• [The task]
In the material below, some lines carry "purple". Copy each such line.

-.-.-

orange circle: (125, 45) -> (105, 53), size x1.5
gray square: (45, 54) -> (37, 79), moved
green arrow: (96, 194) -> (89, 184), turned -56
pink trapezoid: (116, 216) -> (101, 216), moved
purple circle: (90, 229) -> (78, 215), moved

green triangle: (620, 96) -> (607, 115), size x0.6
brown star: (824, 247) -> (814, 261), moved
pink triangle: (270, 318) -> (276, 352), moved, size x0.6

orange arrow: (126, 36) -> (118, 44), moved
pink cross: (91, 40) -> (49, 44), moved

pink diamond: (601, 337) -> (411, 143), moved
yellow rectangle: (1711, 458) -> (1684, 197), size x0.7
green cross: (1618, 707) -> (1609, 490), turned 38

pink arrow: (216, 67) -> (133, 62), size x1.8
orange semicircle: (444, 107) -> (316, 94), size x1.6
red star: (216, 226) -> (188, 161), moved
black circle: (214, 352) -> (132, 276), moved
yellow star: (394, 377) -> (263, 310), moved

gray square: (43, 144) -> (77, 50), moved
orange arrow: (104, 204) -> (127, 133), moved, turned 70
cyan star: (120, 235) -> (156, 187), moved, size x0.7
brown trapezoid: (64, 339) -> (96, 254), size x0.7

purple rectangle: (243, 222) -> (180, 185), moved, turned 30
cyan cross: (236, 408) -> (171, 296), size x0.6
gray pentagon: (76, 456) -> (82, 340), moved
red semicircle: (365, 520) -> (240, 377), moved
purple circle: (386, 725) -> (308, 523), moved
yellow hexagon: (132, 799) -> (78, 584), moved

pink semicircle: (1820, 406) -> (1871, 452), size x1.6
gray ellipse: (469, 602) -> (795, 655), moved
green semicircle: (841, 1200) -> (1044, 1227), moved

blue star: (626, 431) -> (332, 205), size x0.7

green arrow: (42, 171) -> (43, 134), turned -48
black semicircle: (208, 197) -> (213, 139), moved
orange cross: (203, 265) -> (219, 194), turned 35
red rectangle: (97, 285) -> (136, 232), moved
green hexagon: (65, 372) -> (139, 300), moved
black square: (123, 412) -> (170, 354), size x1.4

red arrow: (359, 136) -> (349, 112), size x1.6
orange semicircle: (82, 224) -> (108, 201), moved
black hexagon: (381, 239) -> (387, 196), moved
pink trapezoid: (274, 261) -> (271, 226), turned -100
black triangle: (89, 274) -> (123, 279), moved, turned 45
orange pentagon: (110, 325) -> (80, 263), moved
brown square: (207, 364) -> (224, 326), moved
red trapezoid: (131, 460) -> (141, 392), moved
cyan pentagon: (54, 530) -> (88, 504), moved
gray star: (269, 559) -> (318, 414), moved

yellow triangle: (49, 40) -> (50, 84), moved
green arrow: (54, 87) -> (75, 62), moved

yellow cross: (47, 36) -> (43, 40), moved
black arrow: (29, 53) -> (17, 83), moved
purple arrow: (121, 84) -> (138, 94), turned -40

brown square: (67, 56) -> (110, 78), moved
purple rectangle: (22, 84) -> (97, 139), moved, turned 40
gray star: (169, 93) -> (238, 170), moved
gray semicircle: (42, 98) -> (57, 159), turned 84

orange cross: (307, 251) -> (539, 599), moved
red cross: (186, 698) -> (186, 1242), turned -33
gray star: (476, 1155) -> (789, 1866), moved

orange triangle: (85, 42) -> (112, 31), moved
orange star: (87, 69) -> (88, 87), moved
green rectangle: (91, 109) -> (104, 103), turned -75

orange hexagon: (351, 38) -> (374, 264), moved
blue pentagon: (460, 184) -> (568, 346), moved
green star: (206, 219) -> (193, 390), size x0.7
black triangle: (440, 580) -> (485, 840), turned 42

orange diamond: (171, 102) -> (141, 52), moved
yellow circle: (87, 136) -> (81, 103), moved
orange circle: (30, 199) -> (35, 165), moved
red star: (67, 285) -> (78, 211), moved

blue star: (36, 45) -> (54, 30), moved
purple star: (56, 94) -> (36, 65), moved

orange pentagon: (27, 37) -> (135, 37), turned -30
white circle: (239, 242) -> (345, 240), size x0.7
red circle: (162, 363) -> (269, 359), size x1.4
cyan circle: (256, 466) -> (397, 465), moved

-.-.-

• [Task response]
purple circle: (90, 229) -> (78, 215), moved
purple rectangle: (243, 222) -> (180, 185), moved, turned 30
purple circle: (386, 725) -> (308, 523), moved
purple arrow: (121, 84) -> (138, 94), turned -40
purple rectangle: (22, 84) -> (97, 139), moved, turned 40
purple star: (56, 94) -> (36, 65), moved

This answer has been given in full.